◆ Data excerpts:
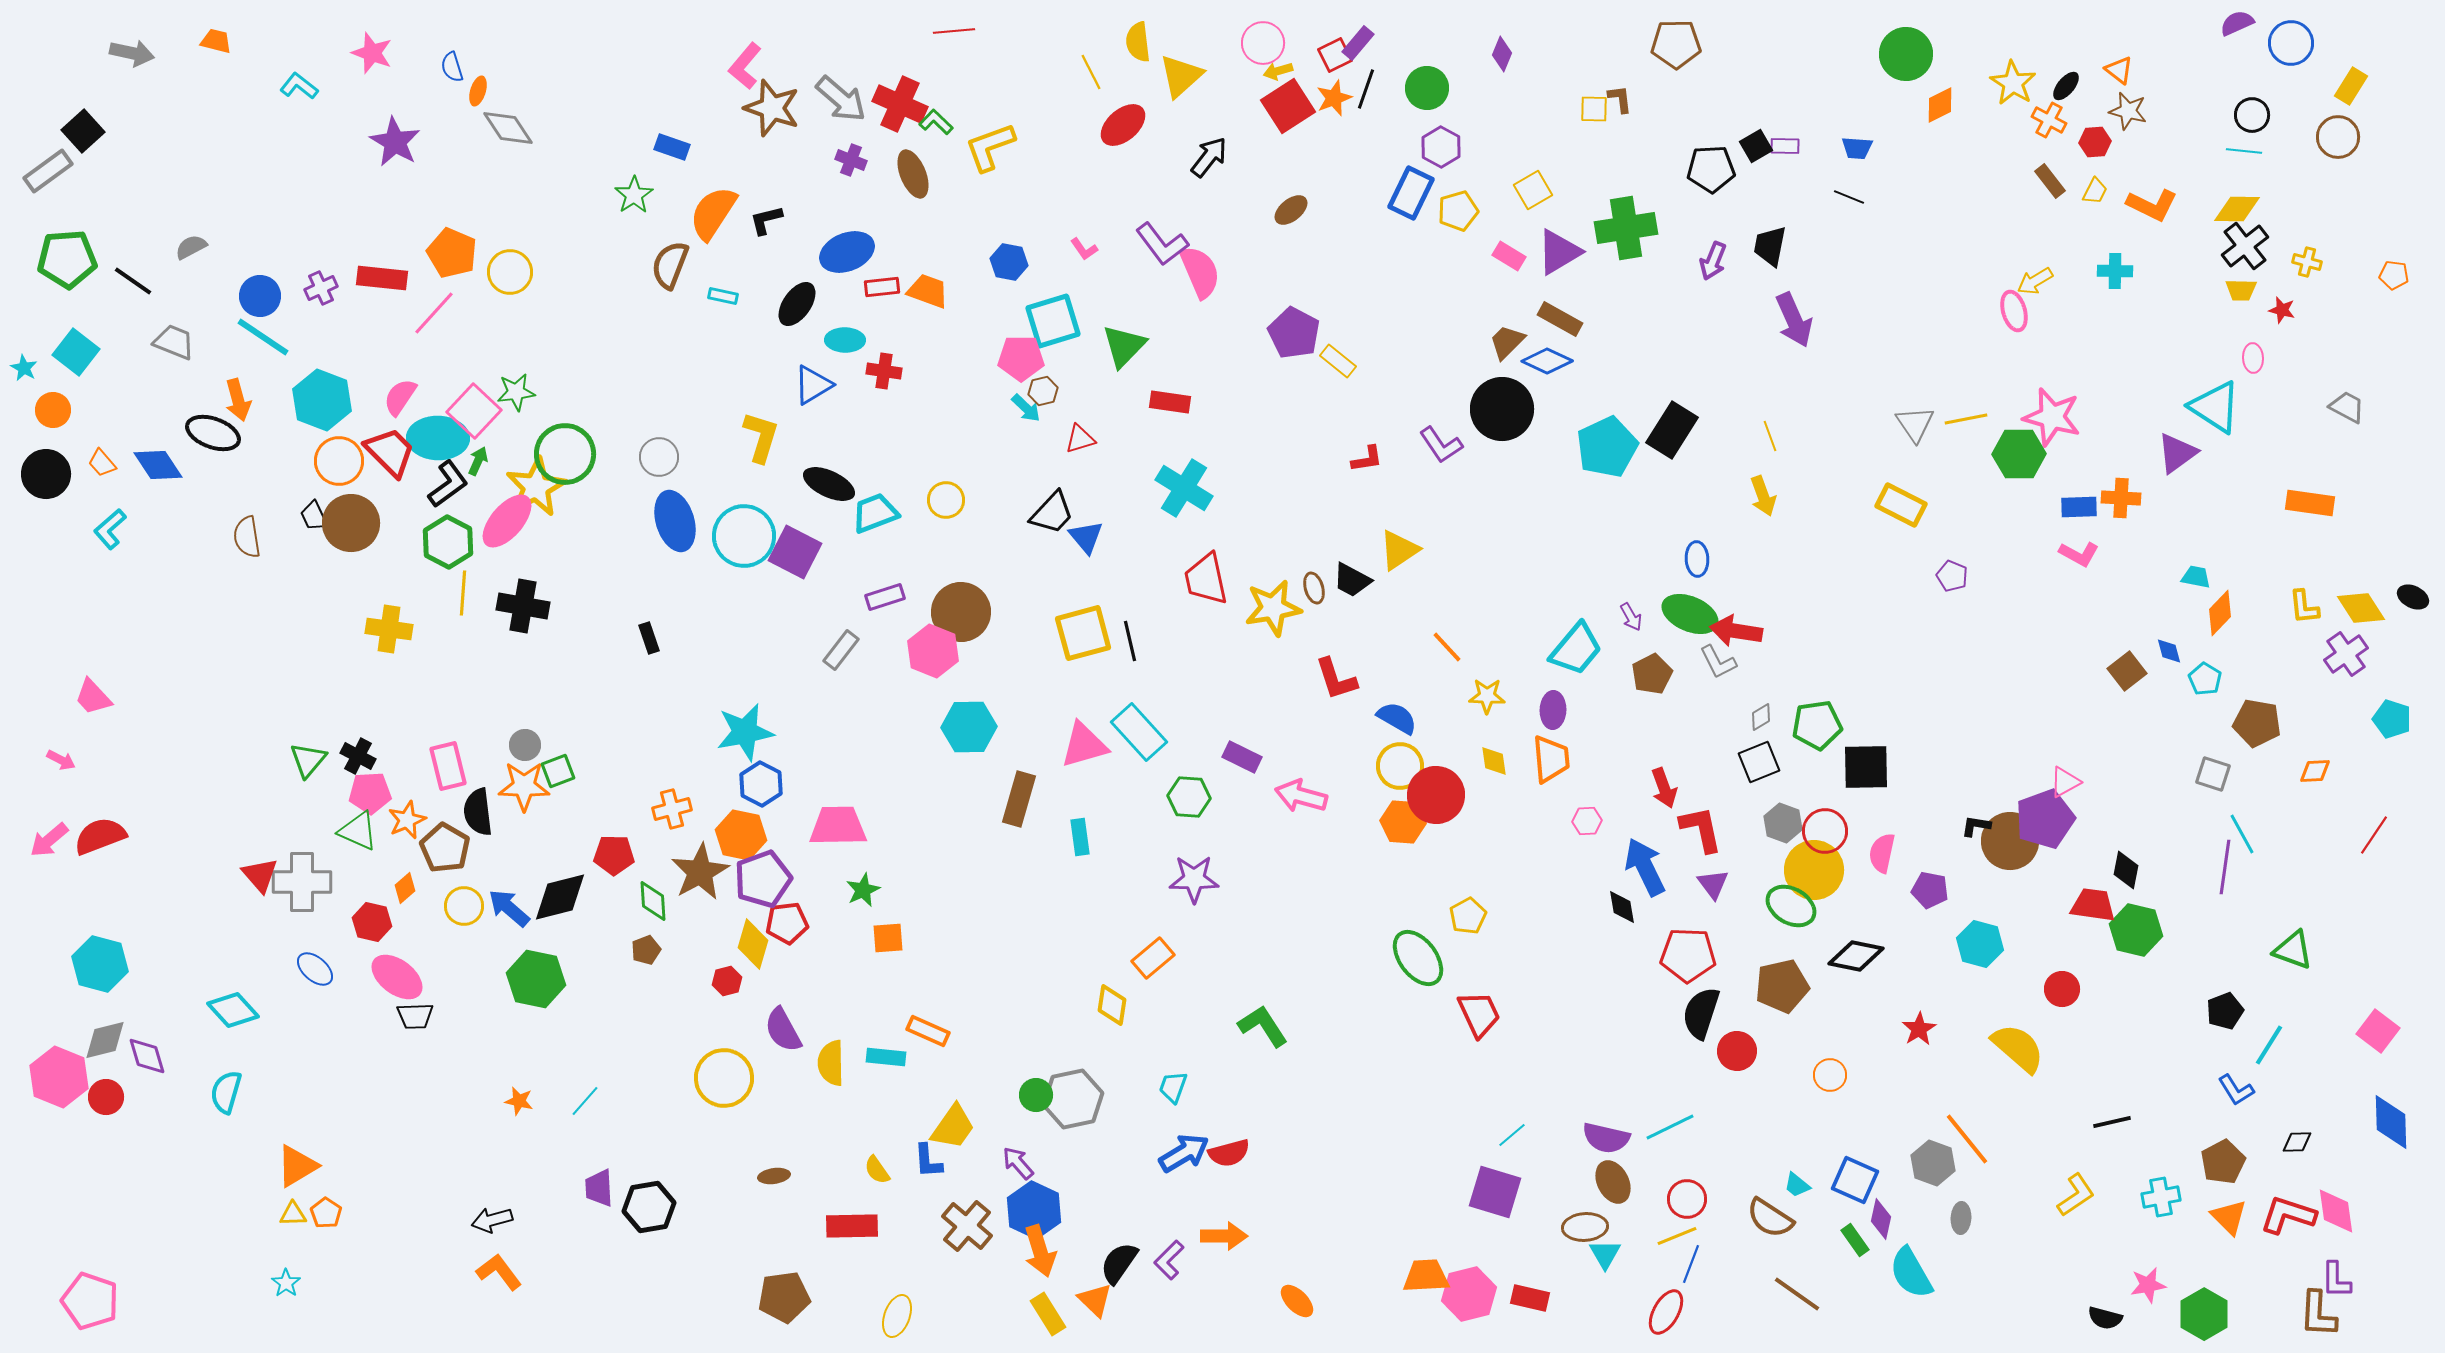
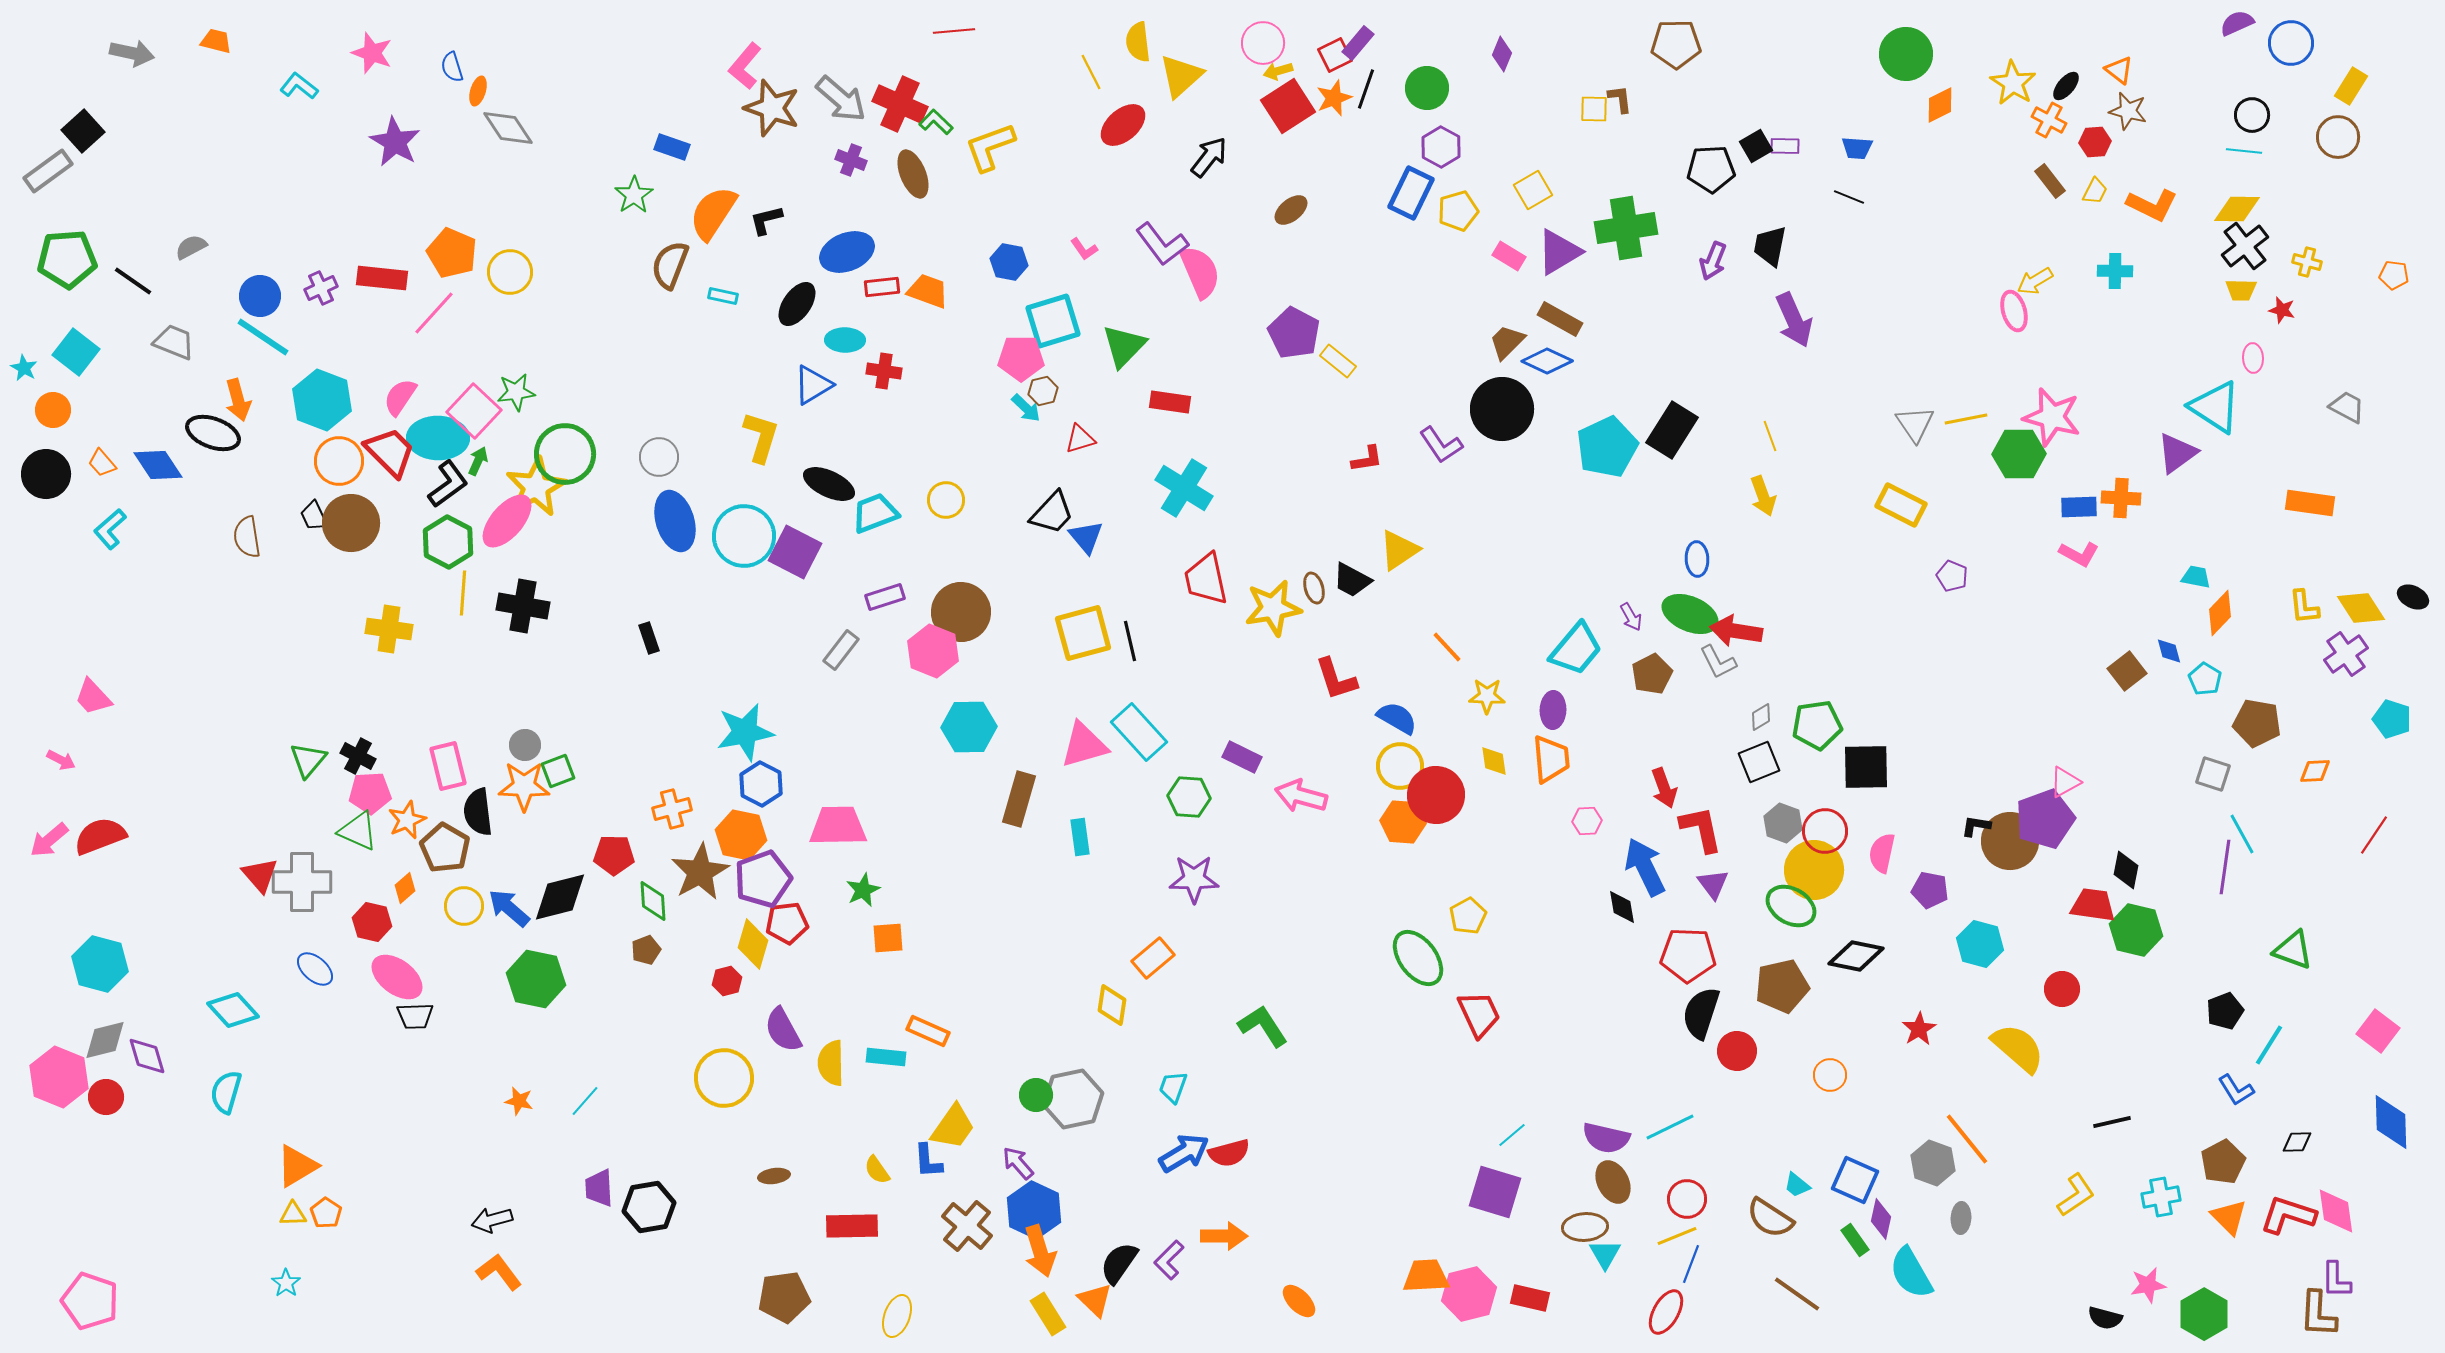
orange ellipse at (1297, 1301): moved 2 px right
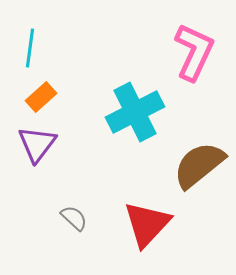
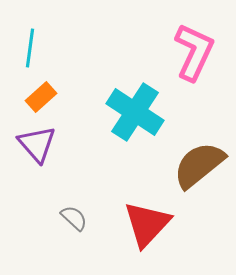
cyan cross: rotated 30 degrees counterclockwise
purple triangle: rotated 18 degrees counterclockwise
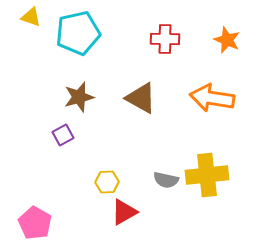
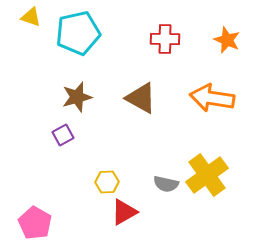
brown star: moved 2 px left
yellow cross: rotated 30 degrees counterclockwise
gray semicircle: moved 4 px down
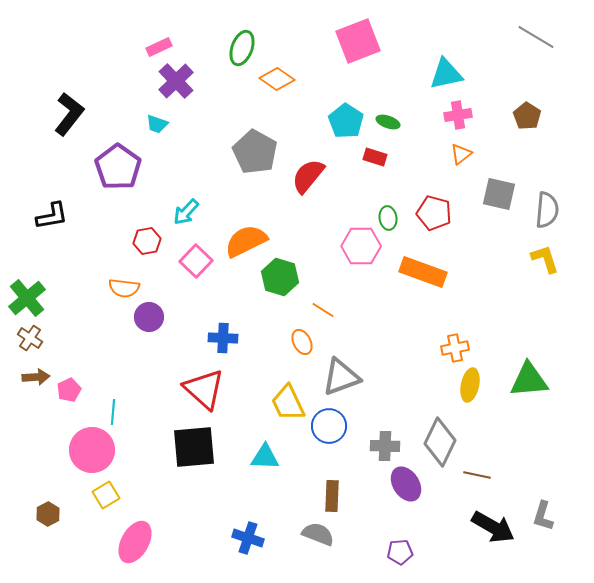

◆ What is needed: Return each record exactly as given, excluding any image.

◆ Written solution:
orange ellipse at (1297, 1301): moved 2 px right
cyan cross: rotated 30 degrees counterclockwise
purple triangle: rotated 18 degrees counterclockwise
brown star: moved 2 px left
yellow cross: rotated 30 degrees counterclockwise
gray semicircle: moved 4 px down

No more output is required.